### What the task requires
Give the records below again, word for word. No pictures belong in the copy.

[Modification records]
=== Begin Enclosure ===
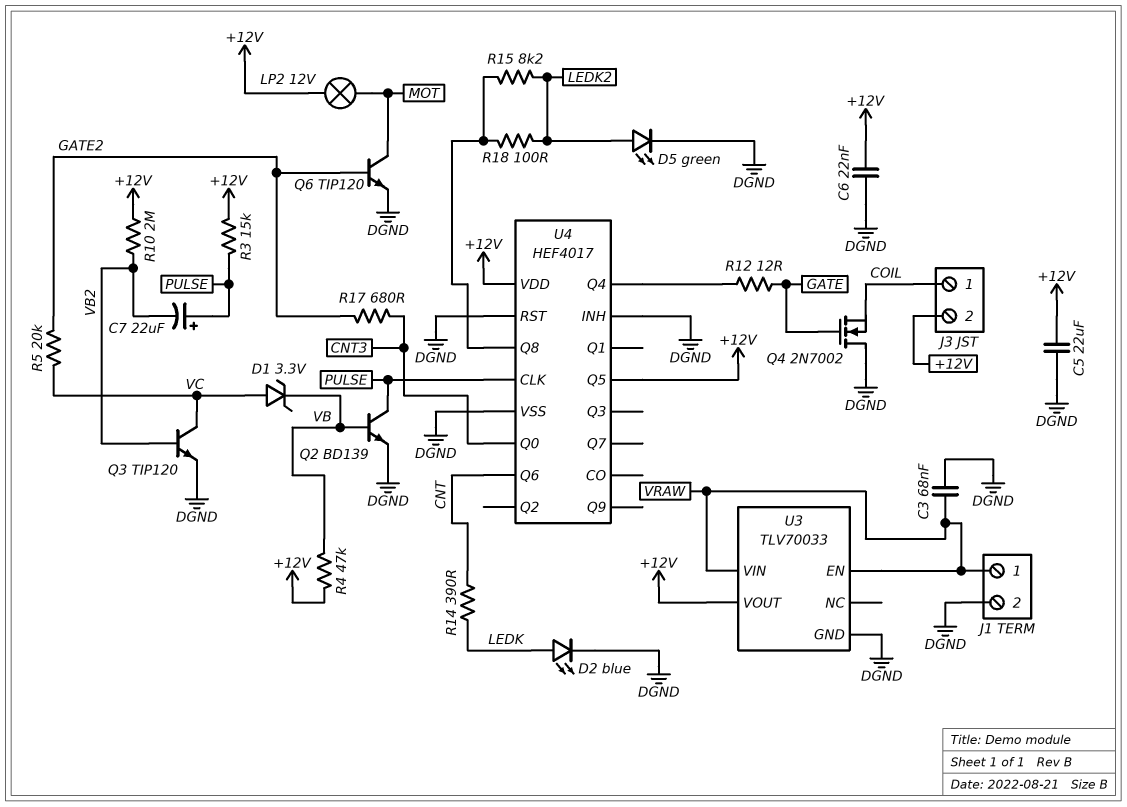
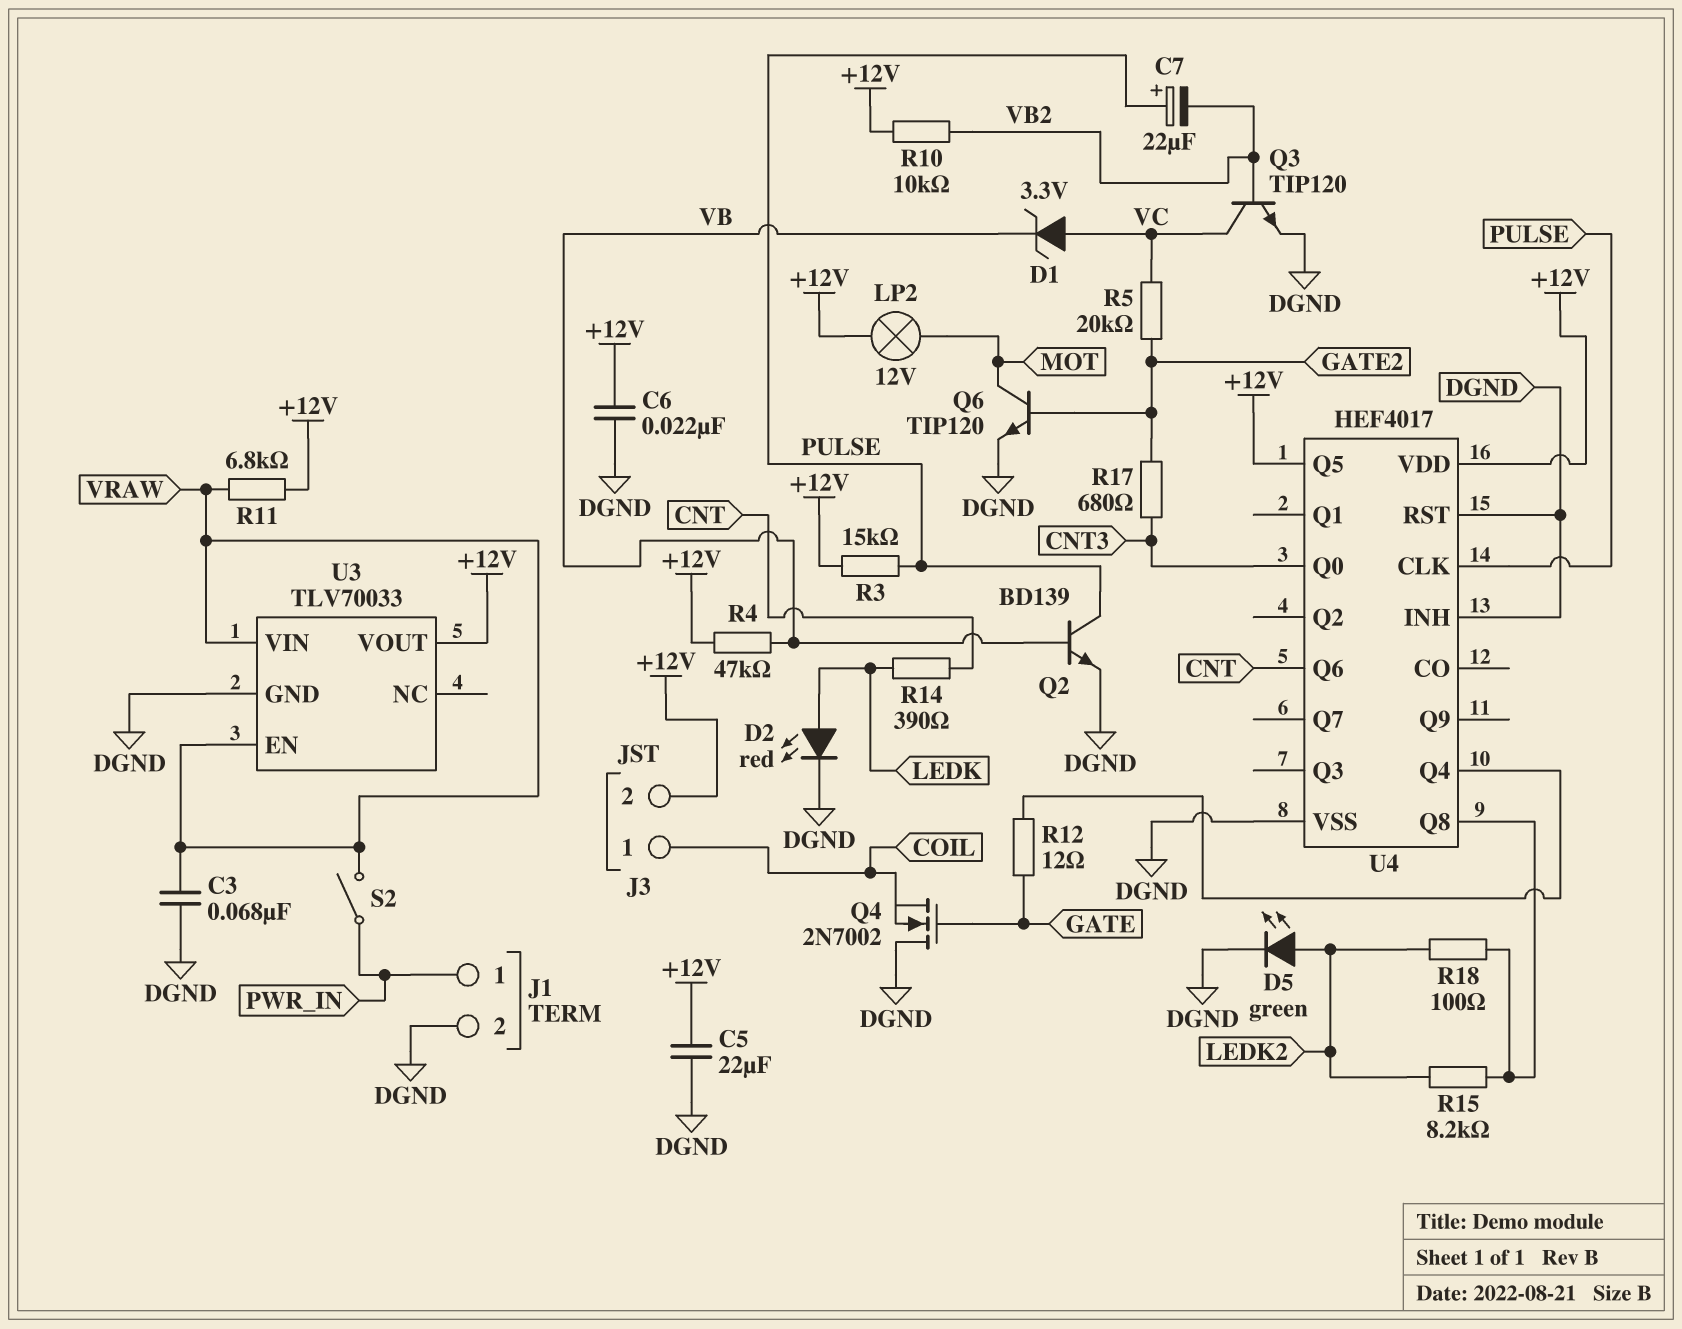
D2: LED blue (A LEDK, K DGND) -> LED red (A LEDK, K DGND)
J1 pin 1: VRAW -> PWR_IN
R10: 2M (+12V, VB2) -> 10k (+12V, VB2)
R11: none -> 6.8k (+12V, VRAW)
S2: none -> switch (PWR_IN, VRAW)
=== End Enclosure ===
### Output of the task
D2: LED blue (A LEDK, K DGND) -> LED red (A LEDK, K DGND)
J1 pin 1: VRAW -> PWR_IN
R10: 2M (+12V, VB2) -> 10k (+12V, VB2)
R11: none -> 6.8k (+12V, VRAW)
S2: none -> switch (PWR_IN, VRAW)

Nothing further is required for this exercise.